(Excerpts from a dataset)

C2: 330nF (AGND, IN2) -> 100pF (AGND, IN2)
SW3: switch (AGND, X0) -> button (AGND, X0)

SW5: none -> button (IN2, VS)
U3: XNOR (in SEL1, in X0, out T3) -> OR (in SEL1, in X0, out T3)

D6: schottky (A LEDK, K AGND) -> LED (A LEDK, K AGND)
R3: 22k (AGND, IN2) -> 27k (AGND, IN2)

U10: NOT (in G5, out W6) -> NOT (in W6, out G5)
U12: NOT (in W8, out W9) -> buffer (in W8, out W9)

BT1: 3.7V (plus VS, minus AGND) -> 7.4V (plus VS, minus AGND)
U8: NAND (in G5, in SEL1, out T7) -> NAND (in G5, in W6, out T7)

**INSTRUCTIONS FOR THE TASK**
Your answer is the line containing "U12: NOT (in" plus every line after it through the end of the entries, given again exactly and alone.

**RESPONSE**
U12: NOT (in W8, out W9) -> buffer (in W8, out W9)

BT1: 3.7V (plus VS, minus AGND) -> 7.4V (plus VS, minus AGND)
U8: NAND (in G5, in SEL1, out T7) -> NAND (in G5, in W6, out T7)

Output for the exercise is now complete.